BEGIN Source information

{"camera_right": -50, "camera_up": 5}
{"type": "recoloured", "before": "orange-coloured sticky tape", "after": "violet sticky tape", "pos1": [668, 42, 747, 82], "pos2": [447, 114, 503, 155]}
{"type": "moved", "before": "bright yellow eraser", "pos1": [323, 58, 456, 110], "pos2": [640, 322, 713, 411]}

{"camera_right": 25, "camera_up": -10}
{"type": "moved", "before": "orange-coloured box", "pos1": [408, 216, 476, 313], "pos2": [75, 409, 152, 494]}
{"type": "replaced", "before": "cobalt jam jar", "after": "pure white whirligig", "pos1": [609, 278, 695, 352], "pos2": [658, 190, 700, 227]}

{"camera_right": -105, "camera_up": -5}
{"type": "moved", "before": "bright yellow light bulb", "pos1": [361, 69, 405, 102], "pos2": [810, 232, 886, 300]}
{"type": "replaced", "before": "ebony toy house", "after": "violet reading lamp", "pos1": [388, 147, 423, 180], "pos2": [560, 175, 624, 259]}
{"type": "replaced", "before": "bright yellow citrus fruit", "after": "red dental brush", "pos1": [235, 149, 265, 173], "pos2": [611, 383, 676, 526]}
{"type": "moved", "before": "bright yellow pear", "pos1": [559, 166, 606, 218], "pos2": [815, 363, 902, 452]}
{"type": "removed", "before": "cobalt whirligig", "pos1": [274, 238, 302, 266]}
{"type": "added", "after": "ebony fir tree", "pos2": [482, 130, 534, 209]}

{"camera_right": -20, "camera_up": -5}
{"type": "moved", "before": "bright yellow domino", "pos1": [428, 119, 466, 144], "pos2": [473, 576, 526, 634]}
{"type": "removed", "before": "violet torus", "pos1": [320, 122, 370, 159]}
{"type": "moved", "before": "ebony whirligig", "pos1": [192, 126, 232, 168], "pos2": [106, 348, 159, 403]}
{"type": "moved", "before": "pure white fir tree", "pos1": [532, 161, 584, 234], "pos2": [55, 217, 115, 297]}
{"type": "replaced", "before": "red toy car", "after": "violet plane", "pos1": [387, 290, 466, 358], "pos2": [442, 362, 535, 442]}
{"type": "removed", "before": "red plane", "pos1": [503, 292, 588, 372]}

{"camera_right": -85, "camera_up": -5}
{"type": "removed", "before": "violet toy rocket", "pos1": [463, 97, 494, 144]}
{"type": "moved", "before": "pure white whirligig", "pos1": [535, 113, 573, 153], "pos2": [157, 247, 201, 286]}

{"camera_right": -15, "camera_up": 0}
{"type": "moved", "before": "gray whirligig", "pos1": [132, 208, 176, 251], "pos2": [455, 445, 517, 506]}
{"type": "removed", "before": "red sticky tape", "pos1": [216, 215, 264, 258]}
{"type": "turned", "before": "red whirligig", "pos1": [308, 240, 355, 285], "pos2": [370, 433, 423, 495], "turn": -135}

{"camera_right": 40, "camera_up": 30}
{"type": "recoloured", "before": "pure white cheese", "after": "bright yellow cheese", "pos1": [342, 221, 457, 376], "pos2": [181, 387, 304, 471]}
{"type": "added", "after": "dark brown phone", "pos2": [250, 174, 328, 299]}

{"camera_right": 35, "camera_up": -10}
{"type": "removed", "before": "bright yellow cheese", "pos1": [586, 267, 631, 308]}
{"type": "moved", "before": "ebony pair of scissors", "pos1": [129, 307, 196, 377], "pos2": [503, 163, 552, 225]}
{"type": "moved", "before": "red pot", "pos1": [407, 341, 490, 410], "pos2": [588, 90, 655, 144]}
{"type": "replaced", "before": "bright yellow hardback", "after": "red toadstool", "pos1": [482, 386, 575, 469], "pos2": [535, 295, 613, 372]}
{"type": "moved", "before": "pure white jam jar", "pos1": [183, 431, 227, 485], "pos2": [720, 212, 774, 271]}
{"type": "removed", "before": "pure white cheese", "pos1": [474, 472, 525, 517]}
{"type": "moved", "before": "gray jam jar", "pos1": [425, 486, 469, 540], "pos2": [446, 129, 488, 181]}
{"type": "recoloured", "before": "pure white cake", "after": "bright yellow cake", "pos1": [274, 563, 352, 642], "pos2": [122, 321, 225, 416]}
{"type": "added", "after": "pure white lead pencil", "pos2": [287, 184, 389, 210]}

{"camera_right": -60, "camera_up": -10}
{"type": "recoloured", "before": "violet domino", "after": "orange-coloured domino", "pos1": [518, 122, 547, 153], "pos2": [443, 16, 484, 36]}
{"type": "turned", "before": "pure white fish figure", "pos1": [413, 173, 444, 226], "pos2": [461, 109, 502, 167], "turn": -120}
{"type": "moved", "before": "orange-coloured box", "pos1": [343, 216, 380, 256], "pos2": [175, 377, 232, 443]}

END Source information

Each line of the data should be reproduced exactly as it appears.

{"camera_right": -50, "camera_up": 5}
{"type": "recoloured", "before": "orange-coloured sticky tape", "after": "violet sticky tape", "pos1": [668, 42, 747, 82], "pos2": [447, 114, 503, 155]}
{"type": "moved", "before": "bright yellow eraser", "pos1": [323, 58, 456, 110], "pos2": [640, 322, 713, 411]}

{"camera_right": 25, "camera_up": -10}
{"type": "moved", "before": "orange-coloured box", "pos1": [408, 216, 476, 313], "pos2": [75, 409, 152, 494]}
{"type": "replaced", "before": "cobalt jam jar", "after": "pure white whirligig", "pos1": [609, 278, 695, 352], "pos2": [658, 190, 700, 227]}

{"camera_right": -105, "camera_up": -5}
{"type": "moved", "before": "bright yellow light bulb", "pos1": [361, 69, 405, 102], "pos2": [810, 232, 886, 300]}
{"type": "replaced", "before": "ebony toy house", "after": "violet reading lamp", "pos1": [388, 147, 423, 180], "pos2": [560, 175, 624, 259]}
{"type": "replaced", "before": "bright yellow citrus fruit", "after": "red dental brush", "pos1": [235, 149, 265, 173], "pos2": [611, 383, 676, 526]}
{"type": "moved", "before": "bright yellow pear", "pos1": [559, 166, 606, 218], "pos2": [815, 363, 902, 452]}
{"type": "removed", "before": "cobalt whirligig", "pos1": [274, 238, 302, 266]}
{"type": "added", "after": "ebony fir tree", "pos2": [482, 130, 534, 209]}

{"camera_right": -20, "camera_up": -5}
{"type": "moved", "before": "bright yellow domino", "pos1": [428, 119, 466, 144], "pos2": [473, 576, 526, 634]}
{"type": "removed", "before": "violet torus", "pos1": [320, 122, 370, 159]}
{"type": "moved", "before": "ebony whirligig", "pos1": [192, 126, 232, 168], "pos2": [106, 348, 159, 403]}
{"type": "moved", "before": "pure white fir tree", "pos1": [532, 161, 584, 234], "pos2": [55, 217, 115, 297]}
{"type": "replaced", "before": "red toy car", "after": "violet plane", "pos1": [387, 290, 466, 358], "pos2": [442, 362, 535, 442]}
{"type": "removed", "before": "red plane", "pos1": [503, 292, 588, 372]}

{"camera_right": -85, "camera_up": -5}
{"type": "removed", "before": "violet toy rocket", "pos1": [463, 97, 494, 144]}
{"type": "moved", "before": "pure white whirligig", "pos1": [535, 113, 573, 153], "pos2": [157, 247, 201, 286]}

{"camera_right": -15, "camera_up": 0}
{"type": "moved", "before": "gray whirligig", "pos1": [132, 208, 176, 251], "pos2": [455, 445, 517, 506]}
{"type": "removed", "before": "red sticky tape", "pos1": [216, 215, 264, 258]}
{"type": "turned", "before": "red whirligig", "pos1": [308, 240, 355, 285], "pos2": [370, 433, 423, 495], "turn": -135}

{"camera_right": 40, "camera_up": 30}
{"type": "recoloured", "before": "pure white cheese", "after": "bright yellow cheese", "pos1": [342, 221, 457, 376], "pos2": [181, 387, 304, 471]}
{"type": "added", "after": "dark brown phone", "pos2": [250, 174, 328, 299]}

{"camera_right": 35, "camera_up": -10}
{"type": "removed", "before": "bright yellow cheese", "pos1": [586, 267, 631, 308]}
{"type": "moved", "before": "ebony pair of scissors", "pos1": [129, 307, 196, 377], "pos2": [503, 163, 552, 225]}
{"type": "moved", "before": "red pot", "pos1": [407, 341, 490, 410], "pos2": [588, 90, 655, 144]}
{"type": "replaced", "before": "bright yellow hardback", "after": "red toadstool", "pos1": [482, 386, 575, 469], "pos2": [535, 295, 613, 372]}
{"type": "moved", "before": "pure white jam jar", "pos1": [183, 431, 227, 485], "pos2": [720, 212, 774, 271]}
{"type": "removed", "before": "pure white cheese", "pos1": [474, 472, 525, 517]}
{"type": "moved", "before": "gray jam jar", "pos1": [425, 486, 469, 540], "pos2": [446, 129, 488, 181]}
{"type": "recoloured", "before": "pure white cake", "after": "bright yellow cake", "pos1": [274, 563, 352, 642], "pos2": [122, 321, 225, 416]}
{"type": "added", "after": "pure white lead pencil", "pos2": [287, 184, 389, 210]}

{"camera_right": -60, "camera_up": -10}
{"type": "recoloured", "before": "violet domino", "after": "orange-coloured domino", "pos1": [518, 122, 547, 153], "pos2": [443, 16, 484, 36]}
{"type": "turned", "before": "pure white fish figure", "pos1": [413, 173, 444, 226], "pos2": [461, 109, 502, 167], "turn": -120}
{"type": "moved", "before": "orange-coloured box", "pos1": [343, 216, 380, 256], "pos2": [175, 377, 232, 443]}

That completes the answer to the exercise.